*练习*: 列出下面材料中所有包含字符串“kern”的行，区分大小写。

☆ ☆ ☆ ☆

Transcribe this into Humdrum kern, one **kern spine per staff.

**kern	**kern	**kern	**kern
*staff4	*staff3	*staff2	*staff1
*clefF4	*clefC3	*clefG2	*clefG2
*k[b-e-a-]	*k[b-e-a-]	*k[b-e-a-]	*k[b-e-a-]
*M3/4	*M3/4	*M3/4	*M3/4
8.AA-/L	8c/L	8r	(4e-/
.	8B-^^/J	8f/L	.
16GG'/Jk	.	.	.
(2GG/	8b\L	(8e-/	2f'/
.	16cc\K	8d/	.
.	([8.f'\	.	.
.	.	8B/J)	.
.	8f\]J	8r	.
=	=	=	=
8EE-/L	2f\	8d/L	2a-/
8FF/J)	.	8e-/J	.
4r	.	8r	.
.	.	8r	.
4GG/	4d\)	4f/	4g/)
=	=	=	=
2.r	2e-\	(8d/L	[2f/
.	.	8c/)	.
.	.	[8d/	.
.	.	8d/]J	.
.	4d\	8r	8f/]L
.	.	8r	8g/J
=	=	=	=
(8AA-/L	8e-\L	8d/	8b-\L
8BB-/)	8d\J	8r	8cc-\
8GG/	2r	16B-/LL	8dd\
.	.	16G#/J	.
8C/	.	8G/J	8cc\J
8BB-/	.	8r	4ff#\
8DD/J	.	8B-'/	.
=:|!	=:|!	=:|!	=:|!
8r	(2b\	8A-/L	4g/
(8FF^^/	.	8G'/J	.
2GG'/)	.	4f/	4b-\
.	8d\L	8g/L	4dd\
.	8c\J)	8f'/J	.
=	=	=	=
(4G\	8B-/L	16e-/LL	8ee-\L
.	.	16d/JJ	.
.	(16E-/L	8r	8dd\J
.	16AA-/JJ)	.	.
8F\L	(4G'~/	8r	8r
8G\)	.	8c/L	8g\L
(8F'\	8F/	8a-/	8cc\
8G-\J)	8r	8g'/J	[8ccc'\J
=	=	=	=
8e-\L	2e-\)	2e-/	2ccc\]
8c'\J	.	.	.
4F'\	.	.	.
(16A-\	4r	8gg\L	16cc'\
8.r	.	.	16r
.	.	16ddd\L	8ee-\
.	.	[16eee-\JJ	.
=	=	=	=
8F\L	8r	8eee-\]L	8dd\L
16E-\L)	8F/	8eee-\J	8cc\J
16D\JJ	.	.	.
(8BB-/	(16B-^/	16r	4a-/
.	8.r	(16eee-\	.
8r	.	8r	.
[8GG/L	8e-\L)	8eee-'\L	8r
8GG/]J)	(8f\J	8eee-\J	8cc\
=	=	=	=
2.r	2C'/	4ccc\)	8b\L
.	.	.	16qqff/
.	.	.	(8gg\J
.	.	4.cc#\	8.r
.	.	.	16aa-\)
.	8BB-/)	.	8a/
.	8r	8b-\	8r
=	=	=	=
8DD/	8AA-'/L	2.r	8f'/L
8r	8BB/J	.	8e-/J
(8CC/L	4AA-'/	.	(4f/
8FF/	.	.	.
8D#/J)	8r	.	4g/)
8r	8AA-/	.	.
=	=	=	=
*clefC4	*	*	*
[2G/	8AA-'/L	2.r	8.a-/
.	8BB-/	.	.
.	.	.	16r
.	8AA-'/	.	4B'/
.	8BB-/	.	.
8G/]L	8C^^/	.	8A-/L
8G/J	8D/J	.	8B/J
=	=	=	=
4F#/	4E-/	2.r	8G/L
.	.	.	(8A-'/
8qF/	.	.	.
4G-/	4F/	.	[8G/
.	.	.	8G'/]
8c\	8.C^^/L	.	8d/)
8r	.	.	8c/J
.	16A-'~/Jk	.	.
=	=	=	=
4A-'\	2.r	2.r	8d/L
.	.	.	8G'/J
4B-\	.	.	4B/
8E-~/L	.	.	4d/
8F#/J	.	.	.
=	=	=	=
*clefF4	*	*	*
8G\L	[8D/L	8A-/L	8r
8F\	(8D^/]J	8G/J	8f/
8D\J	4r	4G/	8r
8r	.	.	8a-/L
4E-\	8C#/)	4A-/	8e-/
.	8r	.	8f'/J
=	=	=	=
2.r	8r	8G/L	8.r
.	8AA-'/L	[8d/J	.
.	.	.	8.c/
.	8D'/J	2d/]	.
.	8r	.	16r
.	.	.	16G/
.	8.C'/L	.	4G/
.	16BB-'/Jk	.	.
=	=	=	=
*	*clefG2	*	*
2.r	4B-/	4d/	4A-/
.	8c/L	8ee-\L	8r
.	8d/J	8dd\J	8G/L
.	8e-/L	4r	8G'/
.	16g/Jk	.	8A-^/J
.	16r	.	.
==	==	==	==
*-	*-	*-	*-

☆ ☆ ☆ ☆

*完成结果*:
Transcribe this into Humdrum kern, one **kern spine per staff.
**kern	**kern	**kern	**kern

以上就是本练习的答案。